[Before-and-after scene images]
--
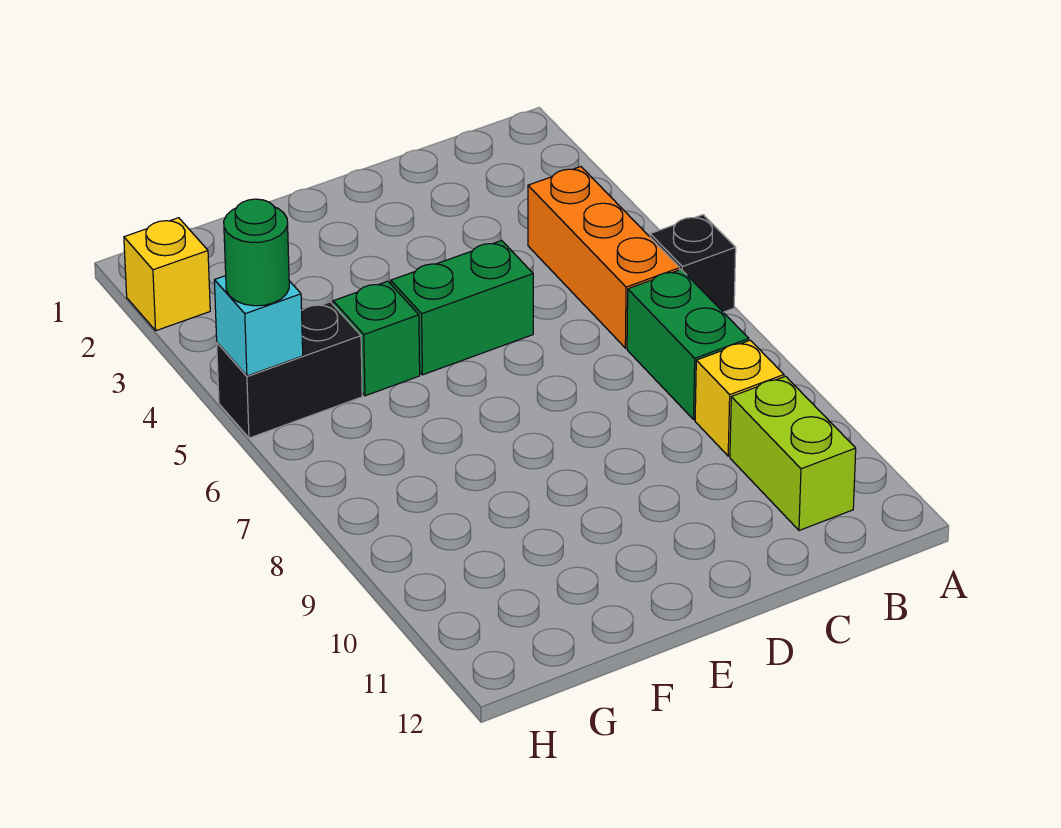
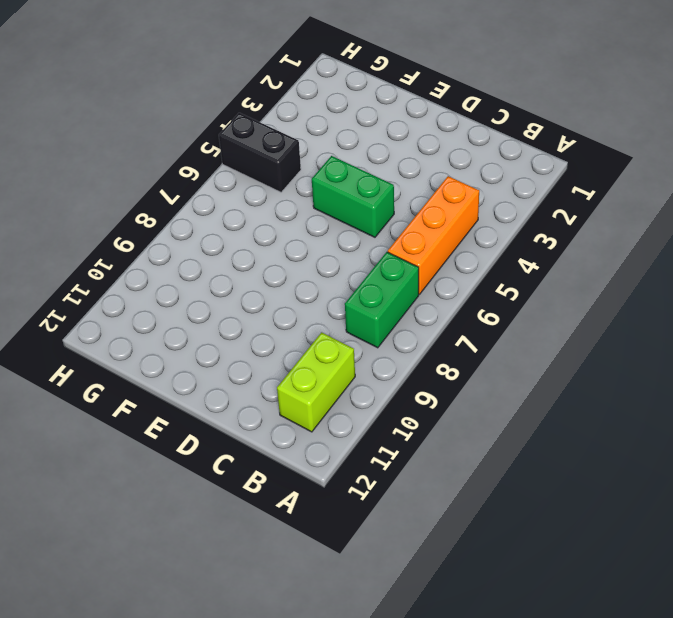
none -> black brick A6 level 1
none -> yellow brick B9 level 1

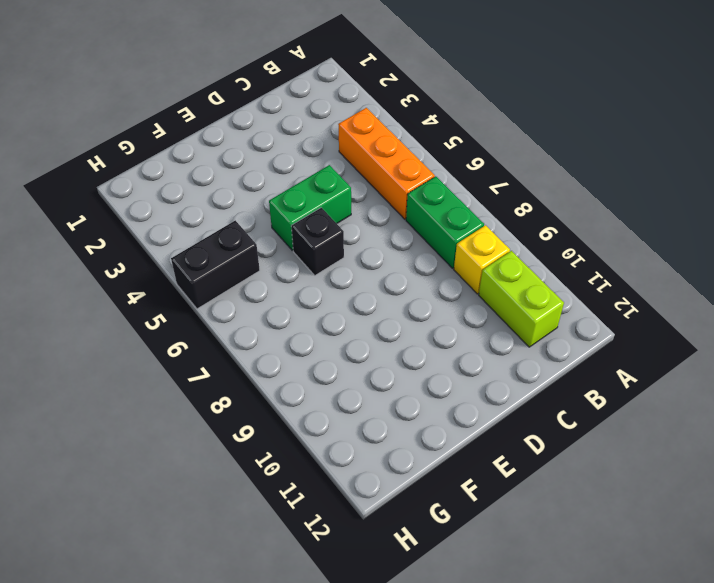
black brick E6 level 1 -> black brick A6 level 1
none -> green brick F5 level 1
none -> yellow brick H2 level 1

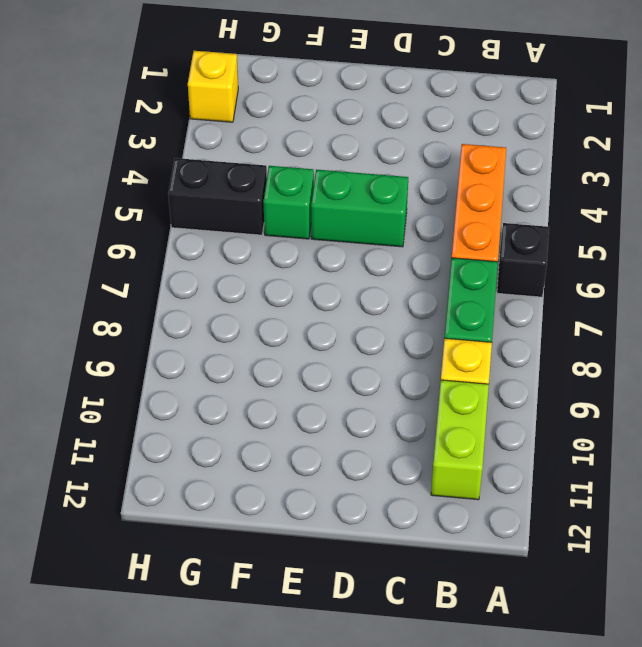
none -> cyan brick H5 level 2
none -> green round brick H5 level 3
--
- Problem description:
For the data above, return an exact copy that contains no pictures.

- Written response:
none -> black brick A6 level 1
none -> yellow brick B9 level 1

black brick E6 level 1 -> black brick A6 level 1
none -> green brick F5 level 1
none -> yellow brick H2 level 1

none -> cyan brick H5 level 2
none -> green round brick H5 level 3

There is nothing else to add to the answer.